-- Task goal --
Print every line of the listing below, starting with the line that holds "498 | x1.61 |" and going on through the line that holds "rubber duck/blue |", both included, and print nothing else.

-- Dataset content --
=== Section Start ===

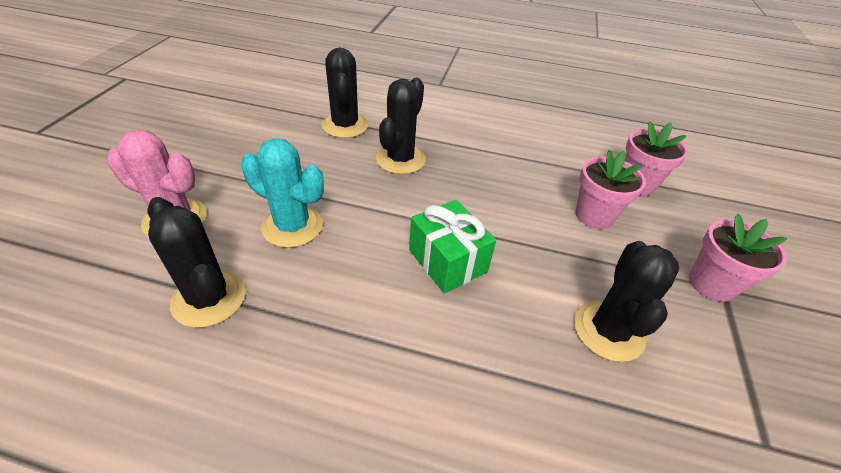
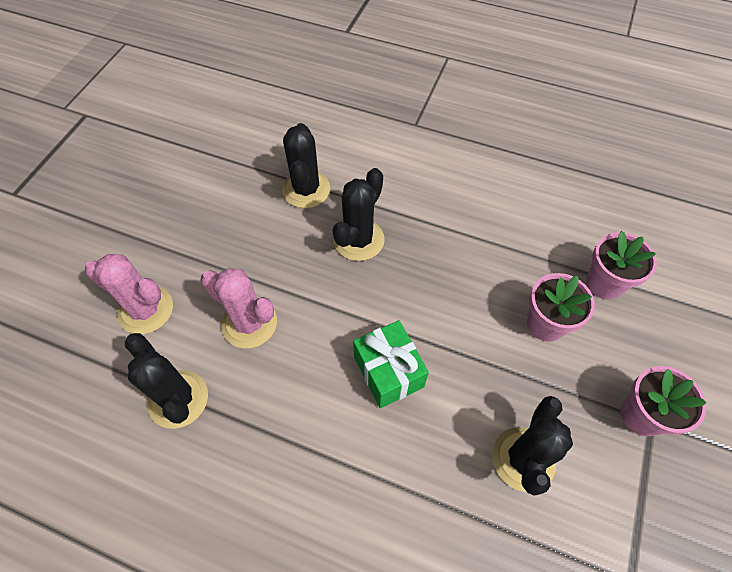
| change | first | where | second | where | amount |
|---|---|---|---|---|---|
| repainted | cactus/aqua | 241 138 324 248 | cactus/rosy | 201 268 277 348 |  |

=== Section End ===
=== Section Start ===

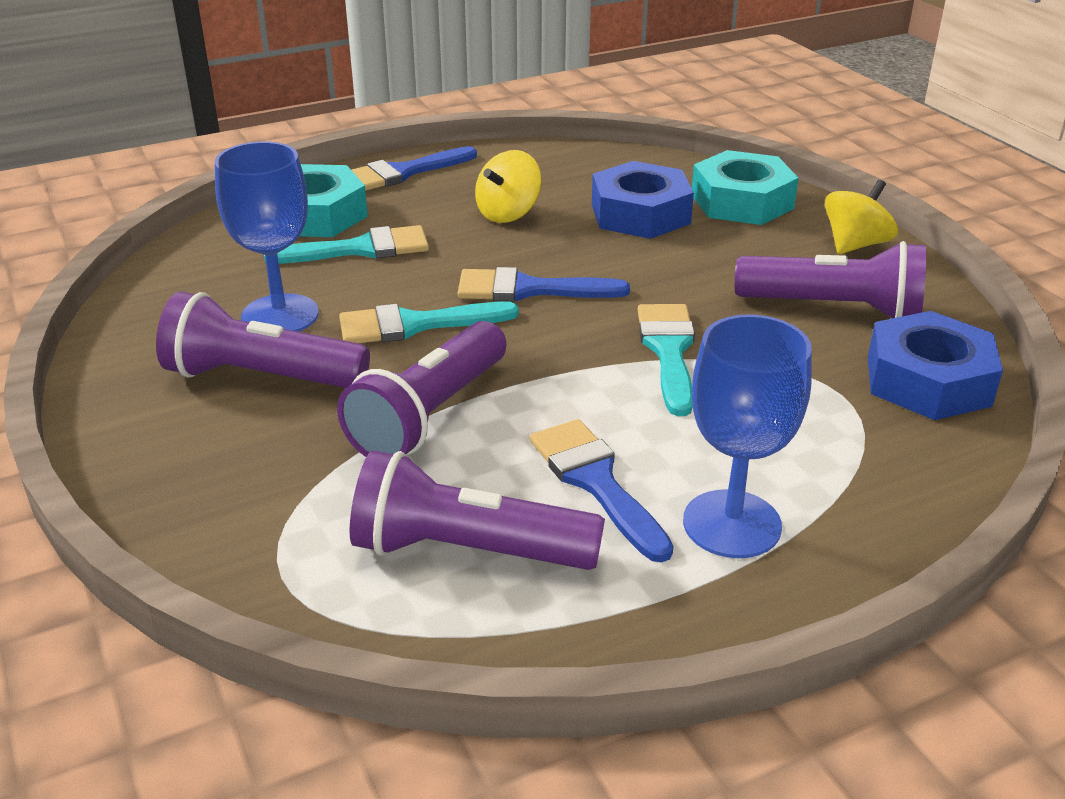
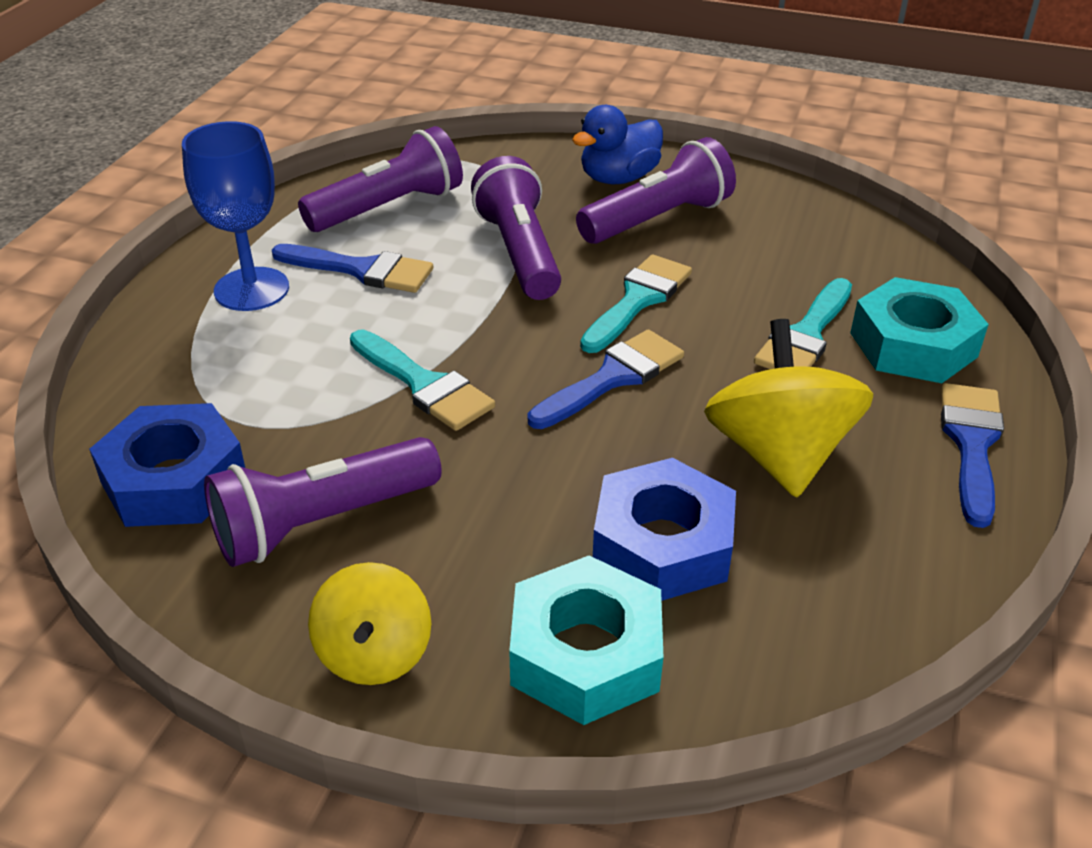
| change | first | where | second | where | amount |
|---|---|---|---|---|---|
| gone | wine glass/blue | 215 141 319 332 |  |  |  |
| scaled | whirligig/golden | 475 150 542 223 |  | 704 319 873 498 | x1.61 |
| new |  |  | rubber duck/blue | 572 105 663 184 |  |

=== Section End ===

-- Worked solution --
| scaled | whirligig/golden | 475 150 542 223 |  | 704 319 873 498 | x1.61 |
| new |  |  | rubber duck/blue | 572 105 663 184 |  |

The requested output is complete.